Start of SUPPLIED DATA

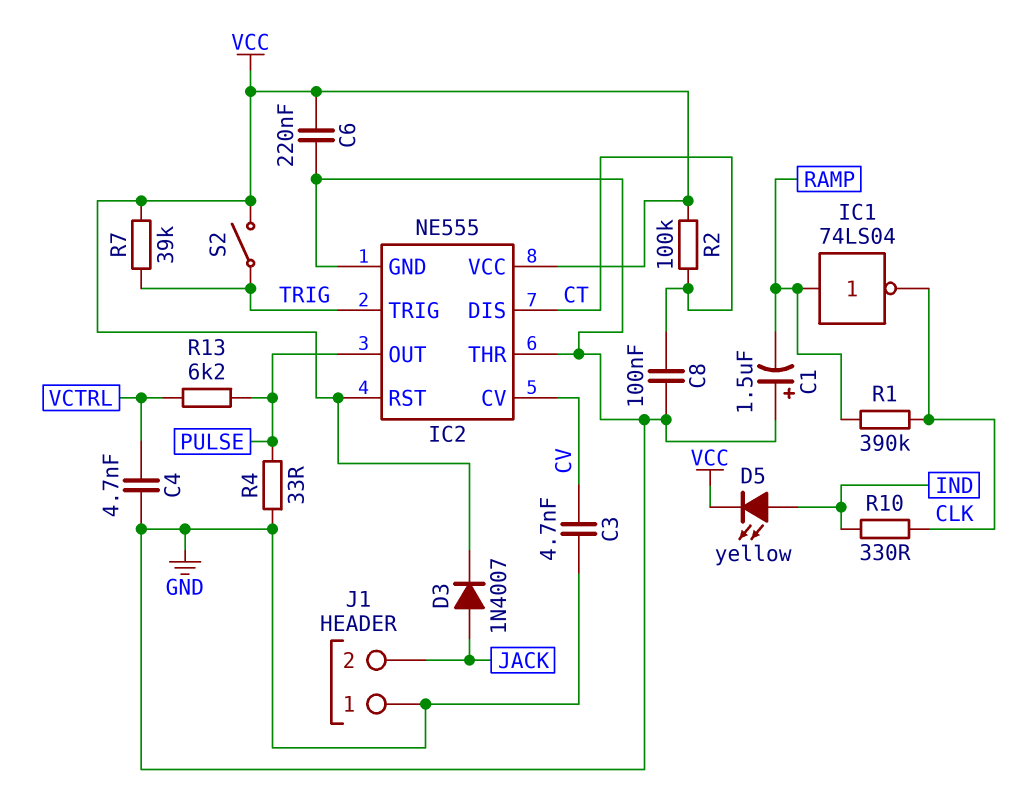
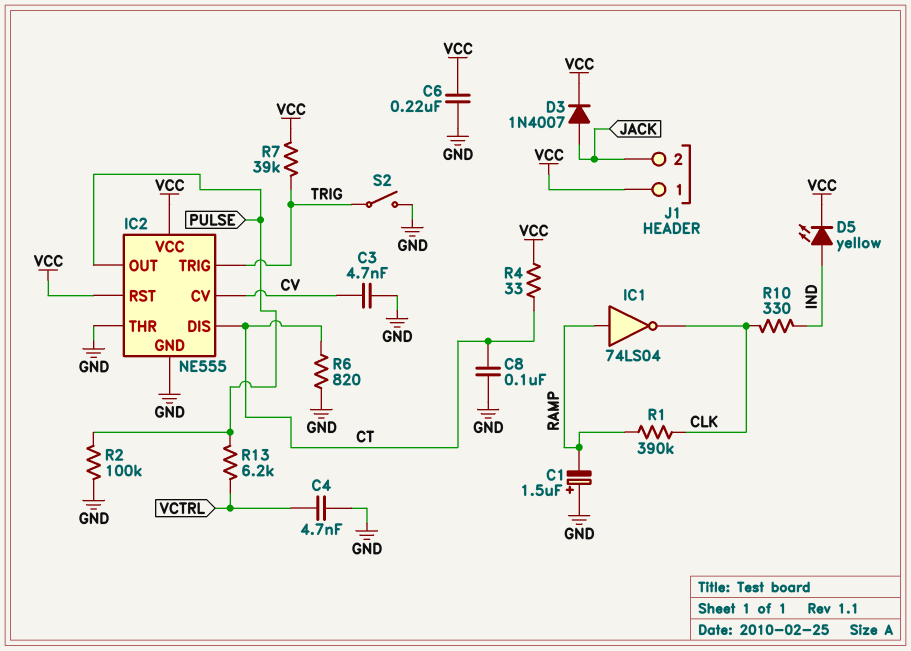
J1 pin 1: GND -> VCC
R2: 100k (CT, VCC) -> 100k (GND, PULSE)
R4: 33 (GND, PULSE) -> 33 (CT, VCC)
R6: none -> 820 (CT, GND)
S2: switch (TRIG, VCC) -> switch (GND, TRIG)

End of SUPPLIED DATA

- TASK BRIEF -
This exercise calls for the line containing "R4: 33 (GND, PULSE) -> 33 (CT, VCC)" and each line after it in the records, copied exactly.

- EXERCISE ANSWER -
R4: 33 (GND, PULSE) -> 33 (CT, VCC)
R6: none -> 820 (CT, GND)
S2: switch (TRIG, VCC) -> switch (GND, TRIG)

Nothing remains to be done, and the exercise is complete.